What is expected => Copy the lines below verbatim, but only from the line containing "(376, 608) = (611, 652): purple" through the end of the data.
*** Dataset extract ***
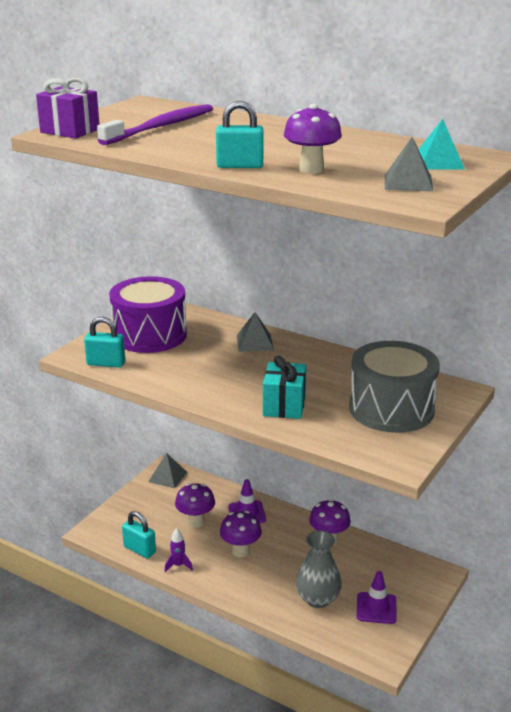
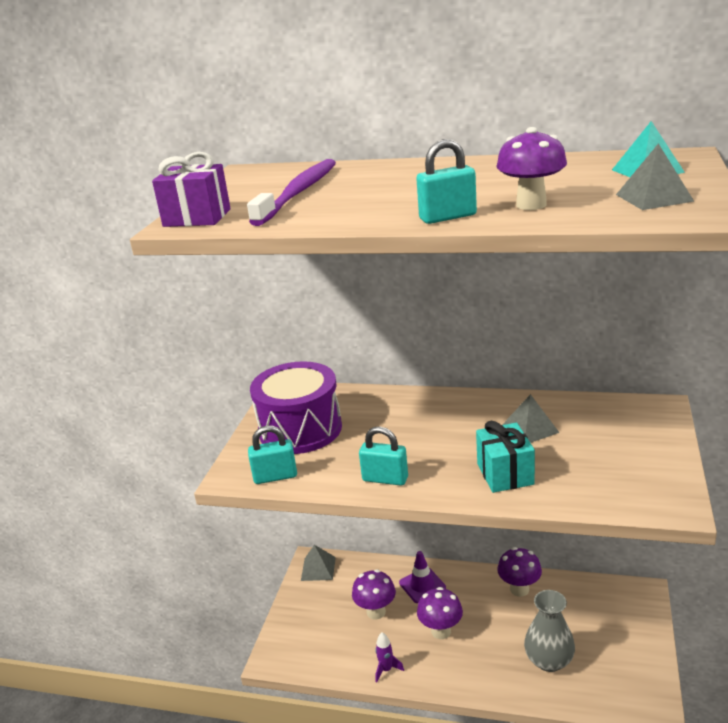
camera: 15 degrees left, 0 degrees up
(139, 550) = (335, 664): turquoise padlock -> turquoise padlock (385, 479)
(254, 342) = (418, 408): grey pyramid -> grey pyramid (530, 428)
(376, 608) = (611, 652): purple traffic cone -> none
(391, 409) = (614, 447): grey drum -> none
*** End of Dataset extract ***
Solution =>
(376, 608) = (611, 652): purple traffic cone -> none
(391, 409) = (614, 447): grey drum -> none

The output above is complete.